[[ Materials provided, beginning ]]

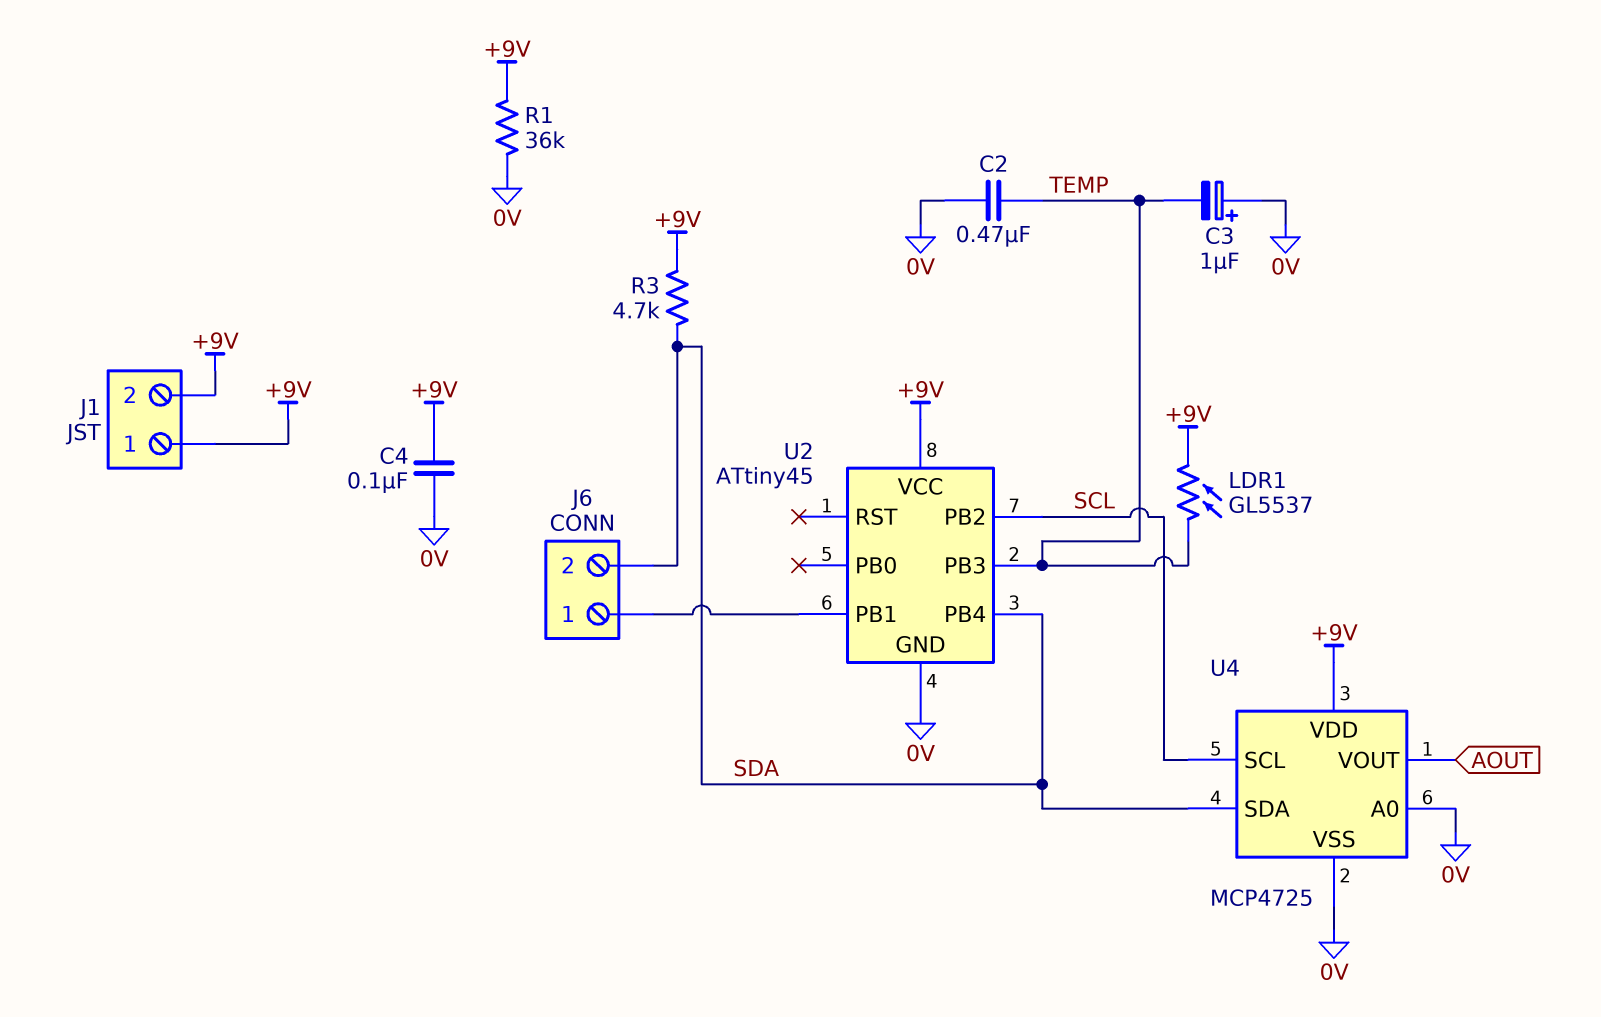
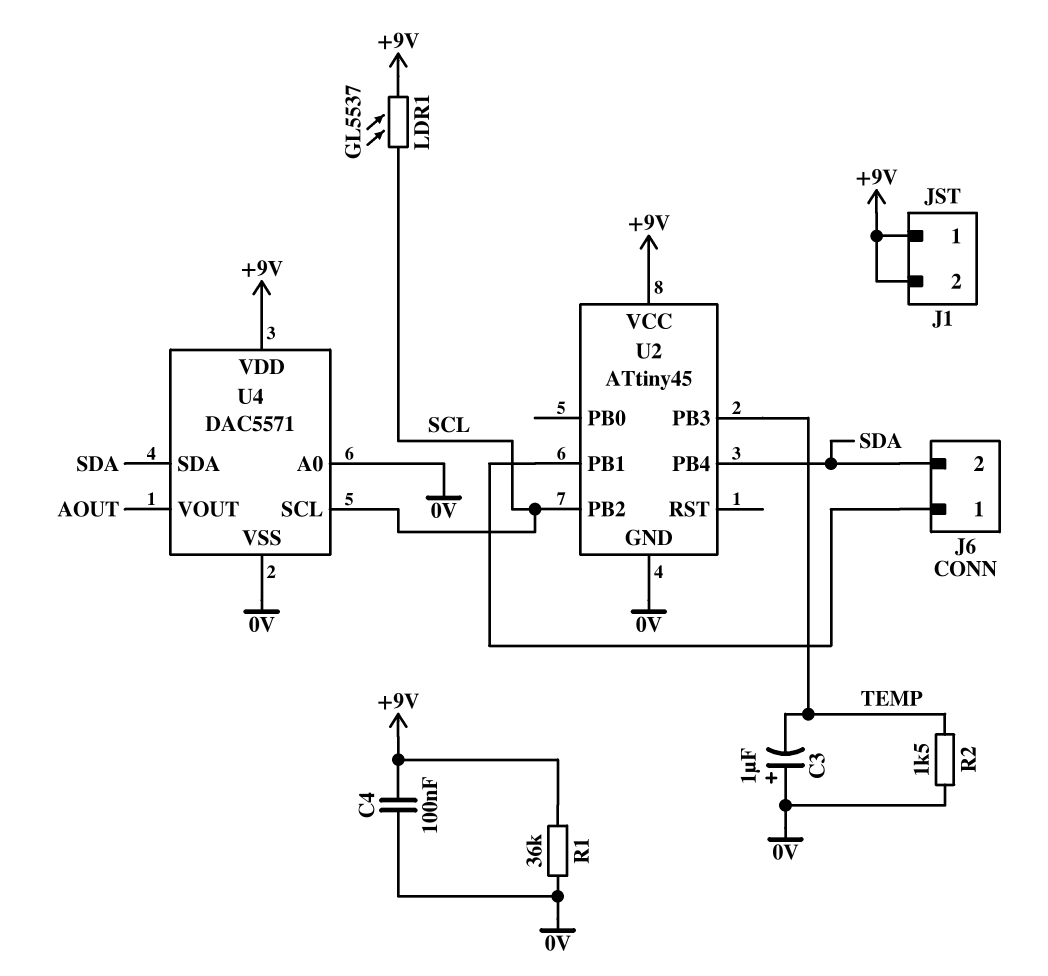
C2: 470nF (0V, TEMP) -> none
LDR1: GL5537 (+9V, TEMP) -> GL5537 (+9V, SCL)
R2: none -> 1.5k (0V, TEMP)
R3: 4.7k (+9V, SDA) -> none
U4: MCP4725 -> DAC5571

[[ Materials provided, end ]]

◆ Exercise brief ◆
All of the data should be returned word for word, with each picture left out.

◆ Answer to this exercise ◆
C2: 470nF (0V, TEMP) -> none
LDR1: GL5537 (+9V, TEMP) -> GL5537 (+9V, SCL)
R2: none -> 1.5k (0V, TEMP)
R3: 4.7k (+9V, SDA) -> none
U4: MCP4725 -> DAC5571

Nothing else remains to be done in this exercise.